___ Extracted records ___

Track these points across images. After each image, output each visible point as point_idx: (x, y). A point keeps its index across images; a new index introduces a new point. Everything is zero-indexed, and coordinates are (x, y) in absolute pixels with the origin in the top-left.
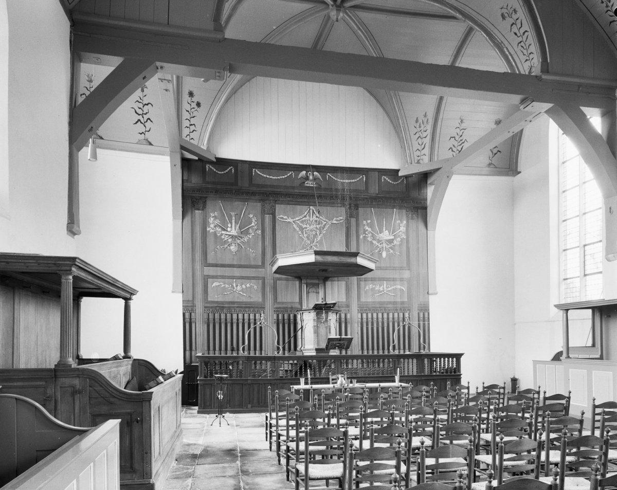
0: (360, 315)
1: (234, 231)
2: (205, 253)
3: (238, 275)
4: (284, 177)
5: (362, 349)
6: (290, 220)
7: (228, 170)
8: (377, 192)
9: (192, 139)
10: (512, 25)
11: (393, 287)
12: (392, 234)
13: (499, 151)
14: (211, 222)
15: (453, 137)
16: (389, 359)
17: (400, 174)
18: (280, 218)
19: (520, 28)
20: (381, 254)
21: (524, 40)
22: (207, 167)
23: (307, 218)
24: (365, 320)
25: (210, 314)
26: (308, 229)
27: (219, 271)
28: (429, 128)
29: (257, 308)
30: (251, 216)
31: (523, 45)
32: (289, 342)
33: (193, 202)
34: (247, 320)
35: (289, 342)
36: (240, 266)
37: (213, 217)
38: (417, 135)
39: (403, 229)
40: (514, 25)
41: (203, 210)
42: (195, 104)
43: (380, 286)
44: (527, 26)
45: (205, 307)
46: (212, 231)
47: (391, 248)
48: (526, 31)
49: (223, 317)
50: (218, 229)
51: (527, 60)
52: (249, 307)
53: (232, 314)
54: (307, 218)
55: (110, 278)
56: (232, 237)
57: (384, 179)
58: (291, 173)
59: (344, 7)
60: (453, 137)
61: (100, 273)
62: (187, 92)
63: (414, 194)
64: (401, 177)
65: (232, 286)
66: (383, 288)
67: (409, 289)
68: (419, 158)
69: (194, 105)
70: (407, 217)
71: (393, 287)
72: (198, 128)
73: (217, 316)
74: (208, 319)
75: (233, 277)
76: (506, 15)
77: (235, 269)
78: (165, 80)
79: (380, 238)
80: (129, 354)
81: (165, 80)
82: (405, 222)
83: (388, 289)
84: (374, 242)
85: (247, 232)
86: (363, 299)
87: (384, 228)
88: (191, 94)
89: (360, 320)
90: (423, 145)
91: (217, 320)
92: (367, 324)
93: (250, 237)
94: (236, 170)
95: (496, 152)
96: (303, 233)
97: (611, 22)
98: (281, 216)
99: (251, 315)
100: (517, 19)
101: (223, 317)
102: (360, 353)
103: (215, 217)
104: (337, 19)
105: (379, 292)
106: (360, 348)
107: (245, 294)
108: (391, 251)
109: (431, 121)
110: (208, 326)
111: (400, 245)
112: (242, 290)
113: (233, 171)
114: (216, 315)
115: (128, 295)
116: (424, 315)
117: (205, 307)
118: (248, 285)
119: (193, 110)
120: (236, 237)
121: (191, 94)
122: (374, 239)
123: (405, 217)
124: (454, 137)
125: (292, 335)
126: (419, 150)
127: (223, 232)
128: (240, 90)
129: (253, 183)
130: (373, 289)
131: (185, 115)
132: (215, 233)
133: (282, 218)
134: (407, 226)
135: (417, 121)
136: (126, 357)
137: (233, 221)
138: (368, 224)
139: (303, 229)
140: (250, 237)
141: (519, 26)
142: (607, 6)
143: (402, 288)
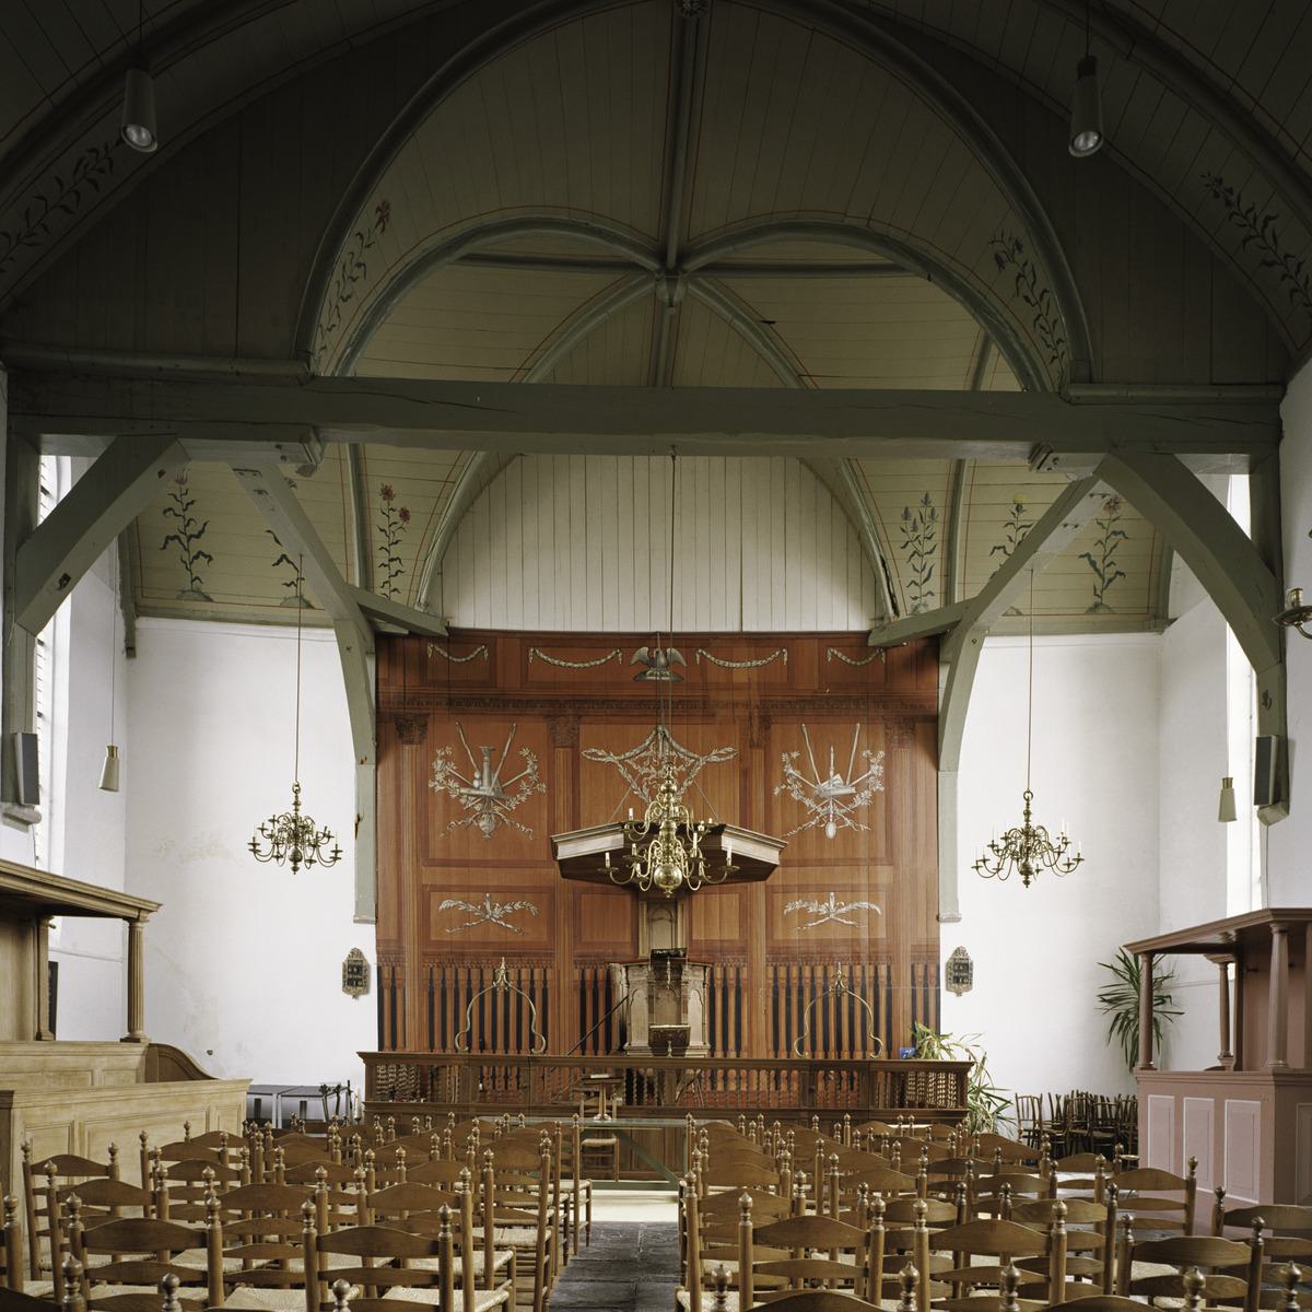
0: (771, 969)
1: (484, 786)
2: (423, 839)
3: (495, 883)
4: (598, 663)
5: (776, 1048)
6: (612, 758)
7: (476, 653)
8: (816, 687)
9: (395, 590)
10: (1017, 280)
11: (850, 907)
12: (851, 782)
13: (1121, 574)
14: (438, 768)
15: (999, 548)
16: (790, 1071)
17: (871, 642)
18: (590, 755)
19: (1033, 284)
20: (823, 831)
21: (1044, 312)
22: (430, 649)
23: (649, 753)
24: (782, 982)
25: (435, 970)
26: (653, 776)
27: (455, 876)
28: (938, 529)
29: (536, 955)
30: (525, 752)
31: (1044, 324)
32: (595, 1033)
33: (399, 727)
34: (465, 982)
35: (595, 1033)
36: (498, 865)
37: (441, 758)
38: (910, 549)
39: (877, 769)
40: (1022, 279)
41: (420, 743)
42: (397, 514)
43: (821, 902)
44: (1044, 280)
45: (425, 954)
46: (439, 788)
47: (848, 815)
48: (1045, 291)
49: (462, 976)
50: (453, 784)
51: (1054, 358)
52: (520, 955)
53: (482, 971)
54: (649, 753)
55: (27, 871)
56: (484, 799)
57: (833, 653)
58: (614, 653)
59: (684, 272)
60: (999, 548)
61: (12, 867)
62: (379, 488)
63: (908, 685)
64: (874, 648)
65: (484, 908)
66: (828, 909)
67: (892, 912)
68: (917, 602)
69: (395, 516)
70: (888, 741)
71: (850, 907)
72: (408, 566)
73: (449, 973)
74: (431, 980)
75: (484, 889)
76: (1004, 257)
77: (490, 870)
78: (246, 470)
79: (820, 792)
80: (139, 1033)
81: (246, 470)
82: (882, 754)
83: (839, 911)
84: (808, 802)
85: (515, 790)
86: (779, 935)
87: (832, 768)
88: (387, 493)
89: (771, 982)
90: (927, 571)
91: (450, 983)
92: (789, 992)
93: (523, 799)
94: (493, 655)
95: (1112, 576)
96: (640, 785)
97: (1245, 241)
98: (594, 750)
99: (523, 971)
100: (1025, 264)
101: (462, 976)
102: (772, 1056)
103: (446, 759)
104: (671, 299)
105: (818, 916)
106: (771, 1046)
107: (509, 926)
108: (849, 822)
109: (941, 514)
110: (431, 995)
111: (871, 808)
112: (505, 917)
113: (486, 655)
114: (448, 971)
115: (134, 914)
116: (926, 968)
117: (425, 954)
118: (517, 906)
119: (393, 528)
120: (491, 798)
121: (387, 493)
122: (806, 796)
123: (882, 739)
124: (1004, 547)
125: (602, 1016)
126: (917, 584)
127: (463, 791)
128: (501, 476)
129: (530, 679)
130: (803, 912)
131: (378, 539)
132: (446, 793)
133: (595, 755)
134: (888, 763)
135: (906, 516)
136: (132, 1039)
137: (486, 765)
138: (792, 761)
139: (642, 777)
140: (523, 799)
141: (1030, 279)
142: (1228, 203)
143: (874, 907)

___

Copy the rows word for word, from the first one through the line with "23: (307, 218)", including both ends. Leave the pictures out of your answer.

Track these points across images. After each image, output each visible point as point_idx: (x, y). A point keeps its index across images; a new index introduces a new point. Everything is zero-indexed, and coordinates are (x, y) in absolute pixels with the origin in the top-left.
0: (360, 315)
1: (234, 231)
2: (205, 253)
3: (238, 275)
4: (284, 177)
5: (362, 349)
6: (290, 220)
7: (228, 170)
8: (377, 192)
9: (192, 139)
10: (512, 25)
11: (393, 287)
12: (392, 234)
13: (499, 151)
14: (211, 222)
15: (453, 137)
16: (389, 359)
17: (400, 174)
18: (280, 218)
19: (520, 28)
20: (381, 254)
21: (524, 40)
22: (207, 167)
23: (307, 218)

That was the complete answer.